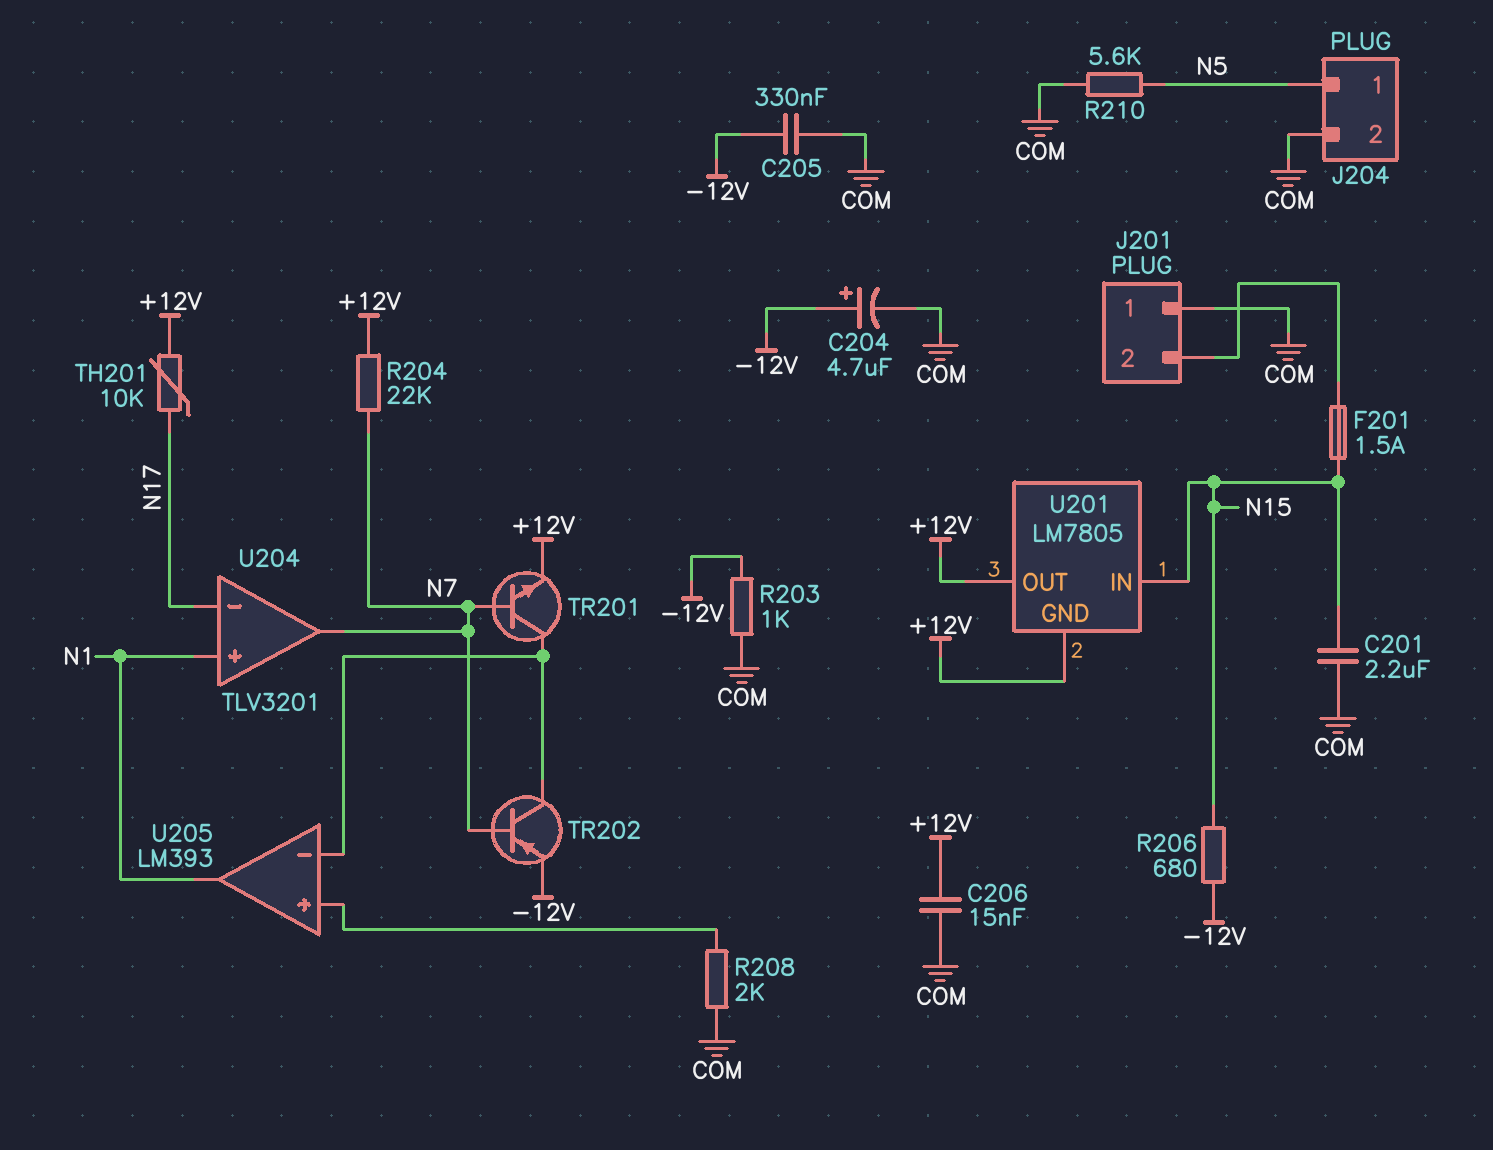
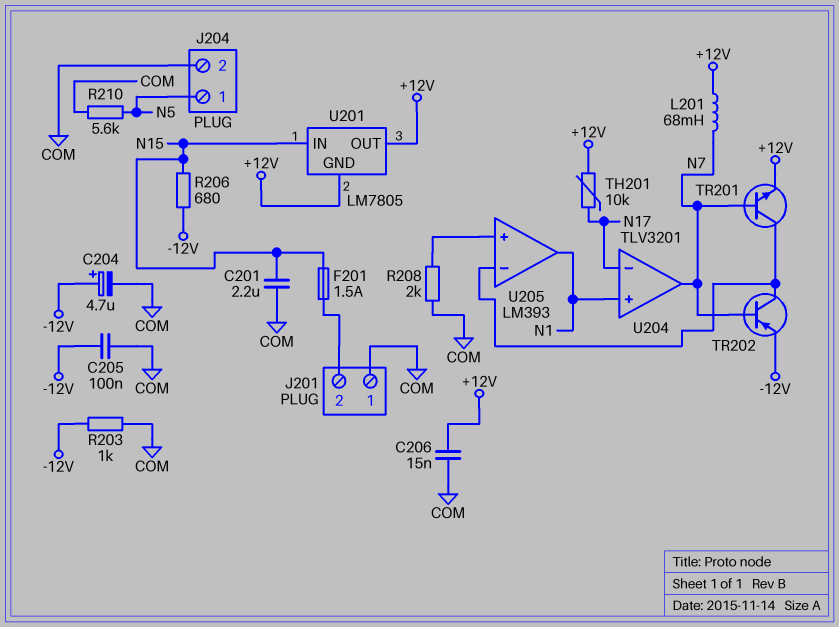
C205: 330nF (-12V, COM) -> 100nF (-12V, COM)
L201: none -> 68mH (+12V, N7)
R204: 22k (+12V, N7) -> none

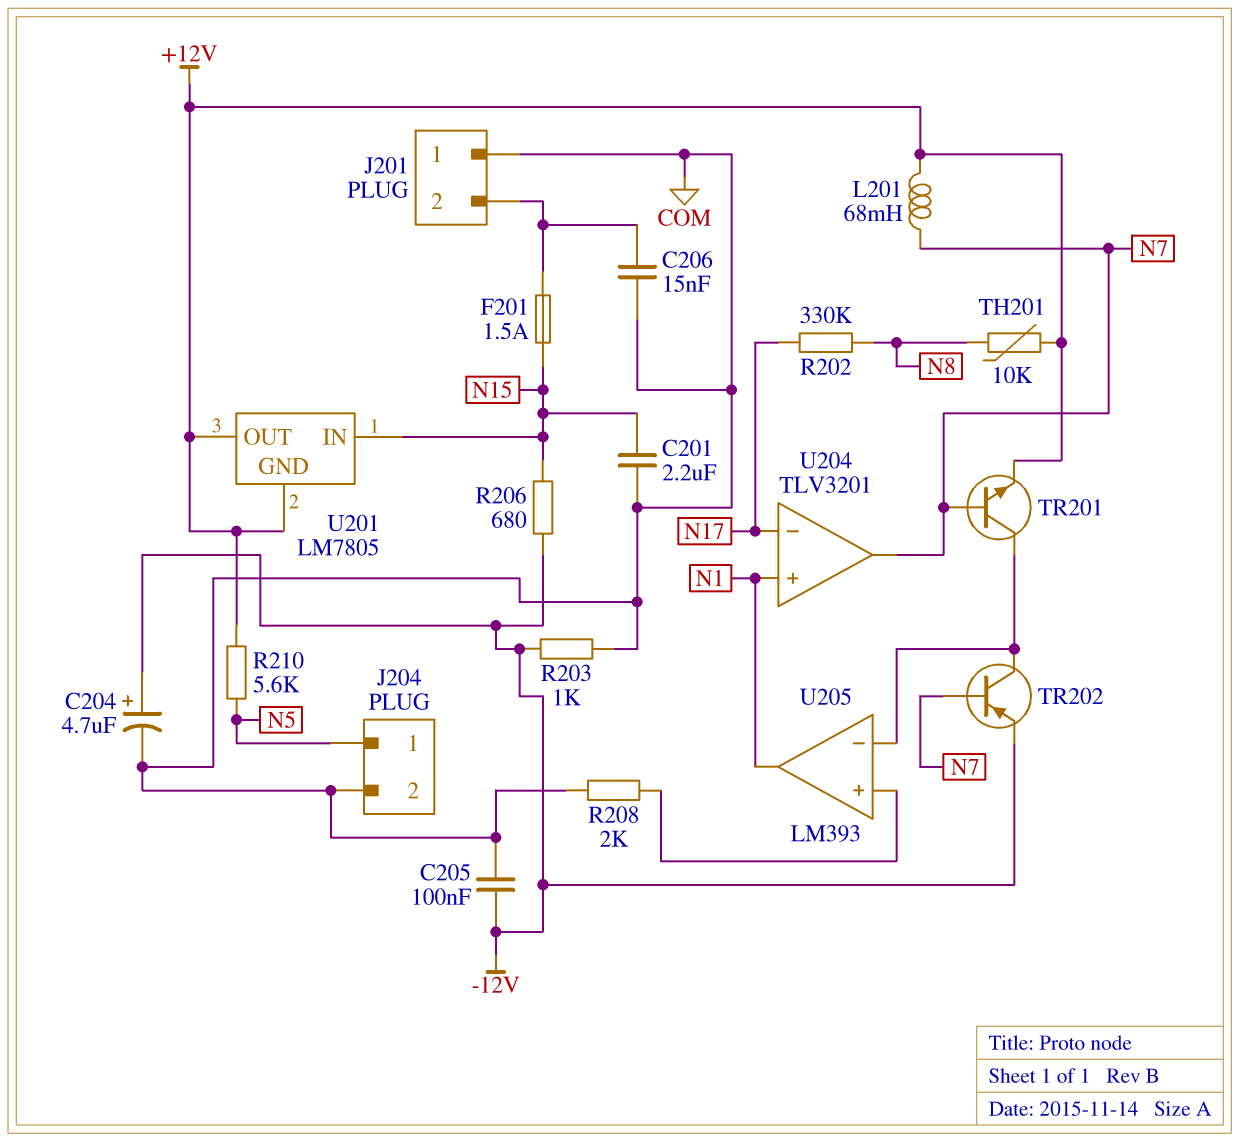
C206: 15nF (+12V, COM) -> 15nF (COM, J201/2)
R202: none -> 330k (N8, N17)
R210: 5.6k (COM, N5) -> 5.6k (+12V, N5)
TH201: 10k (+12V, N17) -> 10k (+12V, N8)

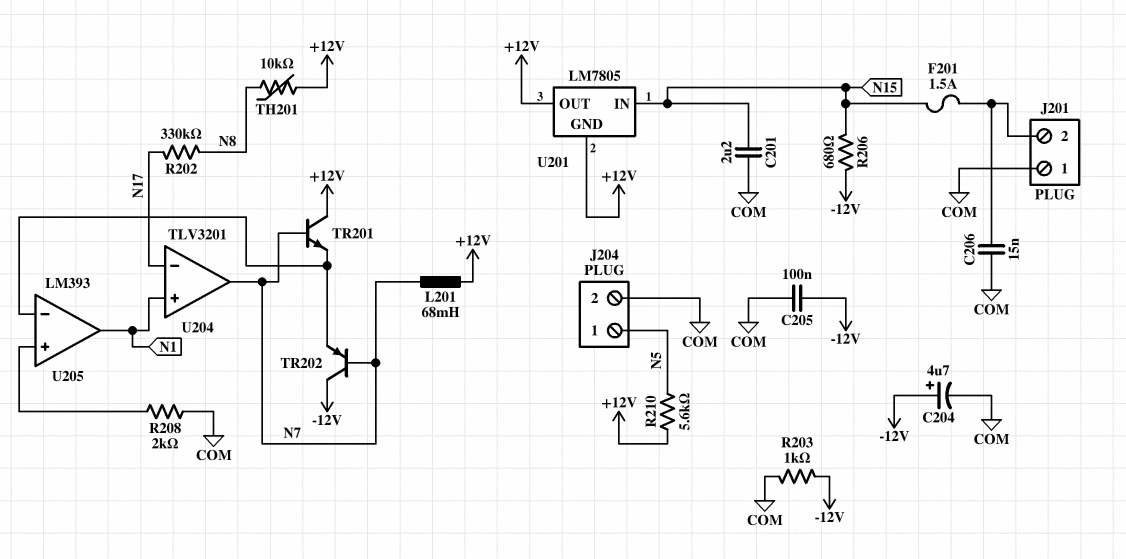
TR201: NPN (B N7, C U205/in-, E +12V) -> NPN (B N7, C +12V, E U205/in-)
TR202: PNP (B N7, C U205/in-, E -12V) -> PNP (B N7, C -12V, E U205/in-)

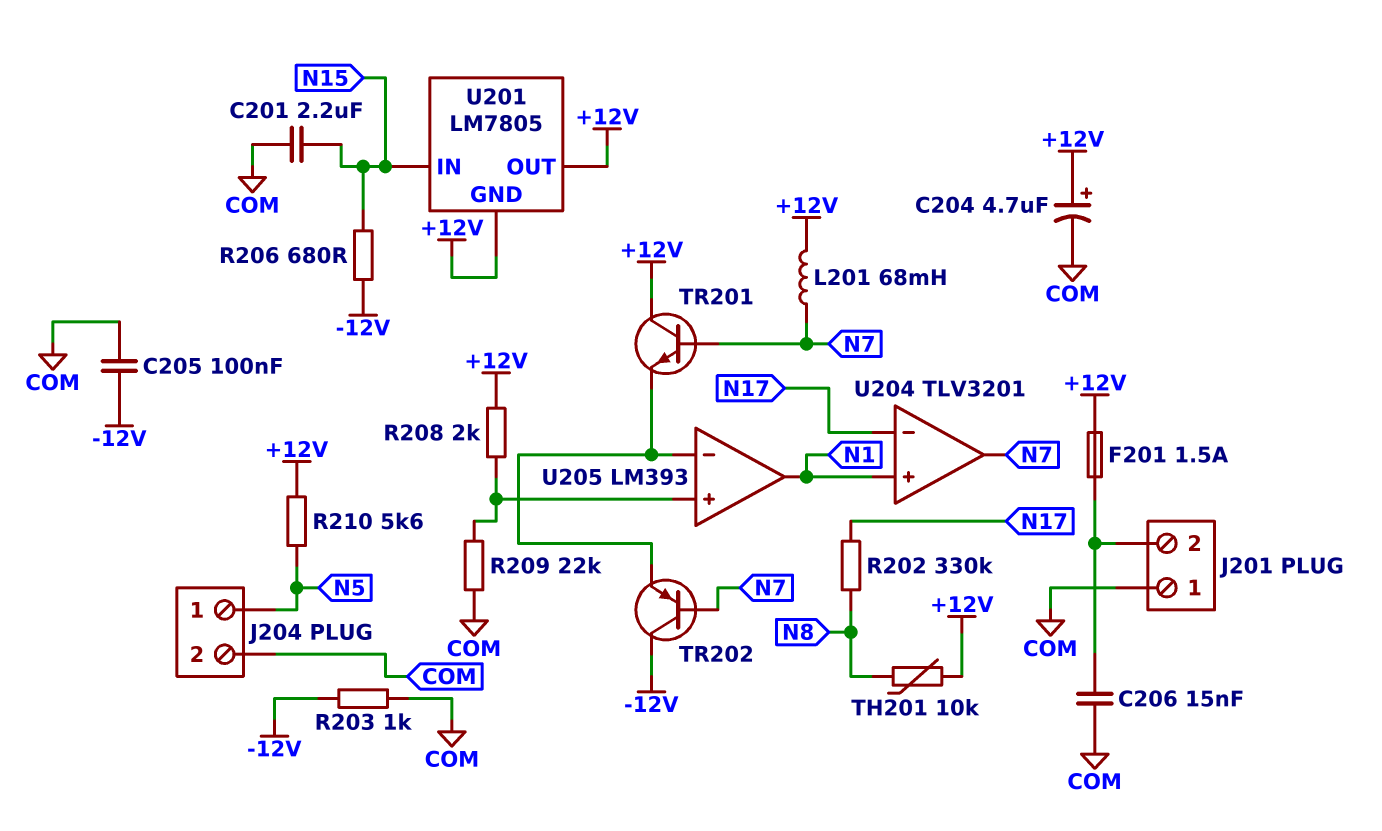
C204: 4.7uF (plus -12V, minus COM) -> 4.7uF (plus +12V, minus COM)
F201: 1.5A (J201/2, N15) -> 1.5A (+12V, J201/2)
R208: 2k (COM, U205/in+) -> 2k (+12V, U205/in+)
R209: none -> 22k (COM, U205/in+)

****************

Your objective -> Beginning at the line that contains "C206: 15nF (+12V, COM) -> 15nF (COM, J201/2)", give the remaining lines of the records again exactly, through the last one. Leave out pictures.

Task response ->
C206: 15nF (+12V, COM) -> 15nF (COM, J201/2)
R202: none -> 330k (N8, N17)
R210: 5.6k (COM, N5) -> 5.6k (+12V, N5)
TH201: 10k (+12V, N17) -> 10k (+12V, N8)

TR201: NPN (B N7, C U205/in-, E +12V) -> NPN (B N7, C +12V, E U205/in-)
TR202: PNP (B N7, C U205/in-, E -12V) -> PNP (B N7, C -12V, E U205/in-)

C204: 4.7uF (plus -12V, minus COM) -> 4.7uF (plus +12V, minus COM)
F201: 1.5A (J201/2, N15) -> 1.5A (+12V, J201/2)
R208: 2k (COM, U205/in+) -> 2k (+12V, U205/in+)
R209: none -> 22k (COM, U205/in+)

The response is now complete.